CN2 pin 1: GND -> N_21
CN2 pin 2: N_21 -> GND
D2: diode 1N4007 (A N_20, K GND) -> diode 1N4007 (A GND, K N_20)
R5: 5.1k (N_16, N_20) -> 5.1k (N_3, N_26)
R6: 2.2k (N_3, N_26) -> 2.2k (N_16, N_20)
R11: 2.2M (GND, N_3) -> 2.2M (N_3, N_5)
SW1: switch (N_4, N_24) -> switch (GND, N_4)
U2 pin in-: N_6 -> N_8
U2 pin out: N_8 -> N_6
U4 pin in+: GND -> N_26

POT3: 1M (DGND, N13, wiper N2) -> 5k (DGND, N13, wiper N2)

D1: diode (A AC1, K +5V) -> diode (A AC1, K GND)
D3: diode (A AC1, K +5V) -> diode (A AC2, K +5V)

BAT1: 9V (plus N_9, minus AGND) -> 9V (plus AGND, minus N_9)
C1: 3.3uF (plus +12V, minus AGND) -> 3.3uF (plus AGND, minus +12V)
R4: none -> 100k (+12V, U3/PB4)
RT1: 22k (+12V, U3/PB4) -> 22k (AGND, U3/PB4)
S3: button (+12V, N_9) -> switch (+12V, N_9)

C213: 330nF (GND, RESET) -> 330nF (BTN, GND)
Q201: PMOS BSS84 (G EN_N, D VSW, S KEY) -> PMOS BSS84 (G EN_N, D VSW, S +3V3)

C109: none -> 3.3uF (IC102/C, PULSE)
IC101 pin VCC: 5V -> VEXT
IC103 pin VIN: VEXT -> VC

Exercise objective.
Would you please give back all of the material above exactly as it stands?

Task result.
CN2 pin 1: GND -> N_21
CN2 pin 2: N_21 -> GND
D2: diode 1N4007 (A N_20, K GND) -> diode 1N4007 (A GND, K N_20)
R5: 5.1k (N_16, N_20) -> 5.1k (N_3, N_26)
R6: 2.2k (N_3, N_26) -> 2.2k (N_16, N_20)
R11: 2.2M (GND, N_3) -> 2.2M (N_3, N_5)
SW1: switch (N_4, N_24) -> switch (GND, N_4)
U2 pin in-: N_6 -> N_8
U2 pin out: N_8 -> N_6
U4 pin in+: GND -> N_26

POT3: 1M (DGND, N13, wiper N2) -> 5k (DGND, N13, wiper N2)

D1: diode (A AC1, K +5V) -> diode (A AC1, K GND)
D3: diode (A AC1, K +5V) -> diode (A AC2, K +5V)

BAT1: 9V (plus N_9, minus AGND) -> 9V (plus AGND, minus N_9)
C1: 3.3uF (plus +12V, minus AGND) -> 3.3uF (plus AGND, minus +12V)
R4: none -> 100k (+12V, U3/PB4)
RT1: 22k (+12V, U3/PB4) -> 22k (AGND, U3/PB4)
S3: button (+12V, N_9) -> switch (+12V, N_9)

C213: 330nF (GND, RESET) -> 330nF (BTN, GND)
Q201: PMOS BSS84 (G EN_N, D VSW, S KEY) -> PMOS BSS84 (G EN_N, D VSW, S +3V3)

C109: none -> 3.3uF (IC102/C, PULSE)
IC101 pin VCC: 5V -> VEXT
IC103 pin VIN: VEXT -> VC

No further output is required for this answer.